- _Directions_: Restate word for word the lines of the records below, starting at the line that contains "black hourglass [401,286,442,344] -> none" and ending at the line that contains "none -> red mug [284,203,345,274]", with both of those lines included and nothing else.

- _Material supplied_:
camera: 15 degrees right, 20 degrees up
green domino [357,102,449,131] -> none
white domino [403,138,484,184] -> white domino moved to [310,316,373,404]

* * *

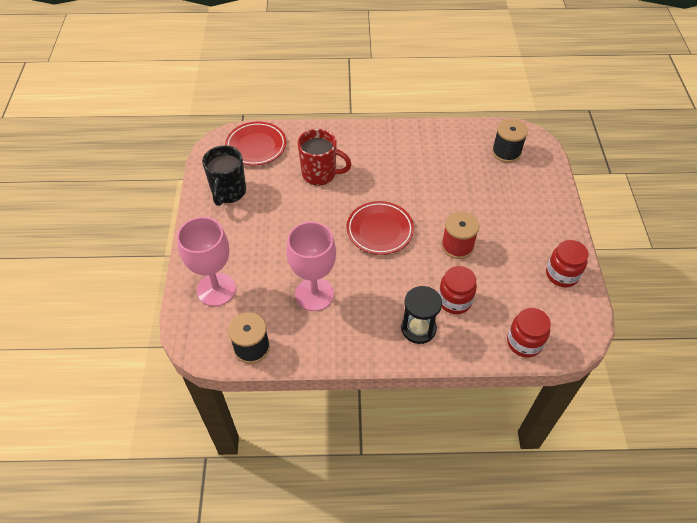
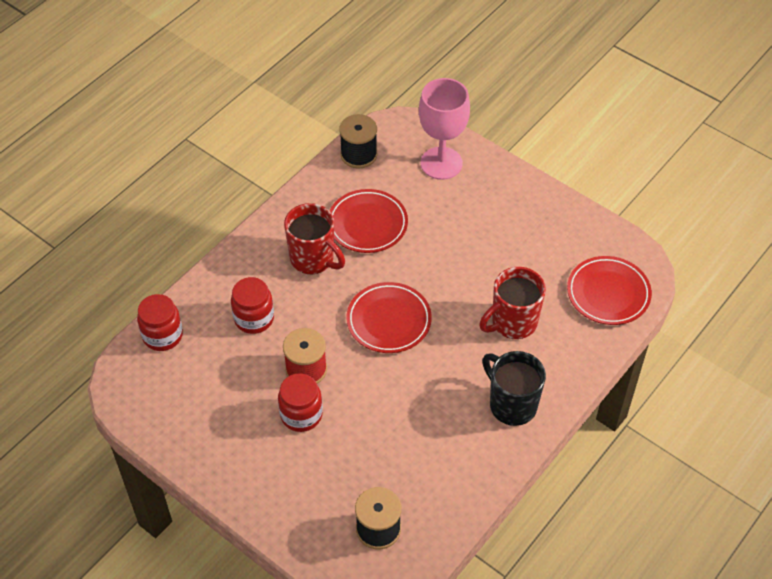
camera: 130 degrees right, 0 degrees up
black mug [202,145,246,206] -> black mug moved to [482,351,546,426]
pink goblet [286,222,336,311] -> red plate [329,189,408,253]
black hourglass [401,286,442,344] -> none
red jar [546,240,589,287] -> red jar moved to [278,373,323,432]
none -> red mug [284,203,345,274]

- _Your response_:
black hourglass [401,286,442,344] -> none
red jar [546,240,589,287] -> red jar moved to [278,373,323,432]
none -> red mug [284,203,345,274]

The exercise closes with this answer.